Return only the lines from the start of the records through the line that contains "(309, 356) = (349, 301): pink", inclusive; leave out all pictures.

Records from a dataset

[Start of Attachment]

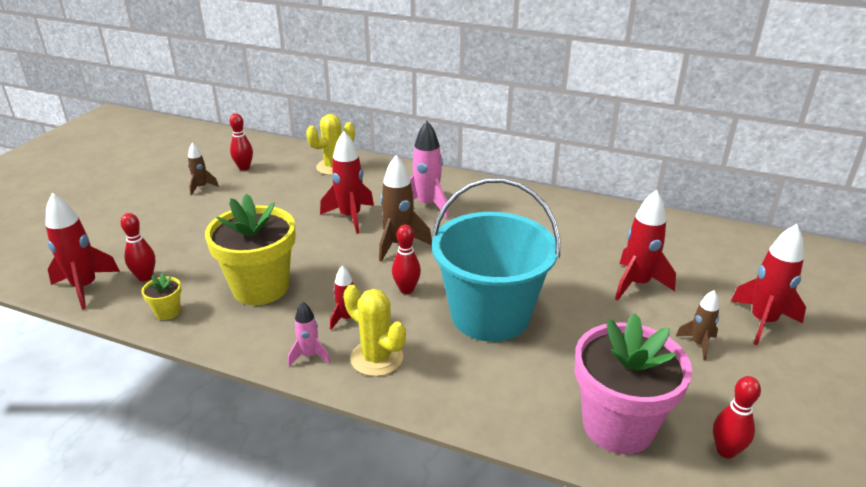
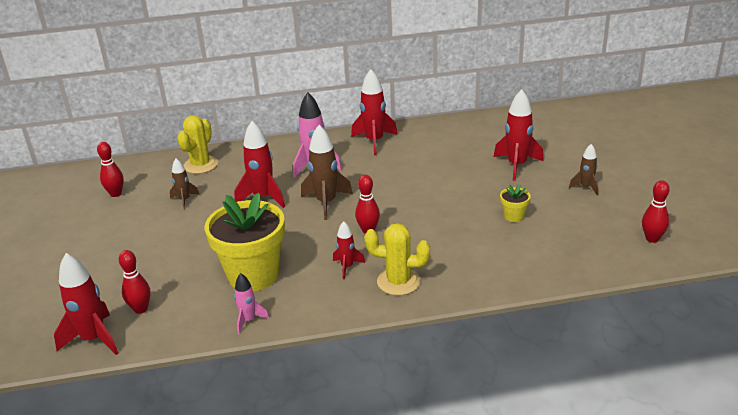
camera: 30 degrees left, 0 degrees up
(167, 312) = (197, 323): yellow flower pot -> yellow flower pot (513, 216)
(201, 187) = (95, 224): brown rocket -> brown rocket (184, 200)
(309, 356) = (349, 301): pink rocket -> pink rocket (248, 320)
(490, 315) = (444, 223): turquoise bucket -> none
(618, 426) = (585, 252): pink flower pot -> none
(762, 322) = (608, 159): red rocket -> red rocket (374, 141)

[End of Attachment]

Solution to this task:
camera: 30 degrees left, 0 degrees up
(167, 312) = (197, 323): yellow flower pot -> yellow flower pot (513, 216)
(201, 187) = (95, 224): brown rocket -> brown rocket (184, 200)
(309, 356) = (349, 301): pink rocket -> pink rocket (248, 320)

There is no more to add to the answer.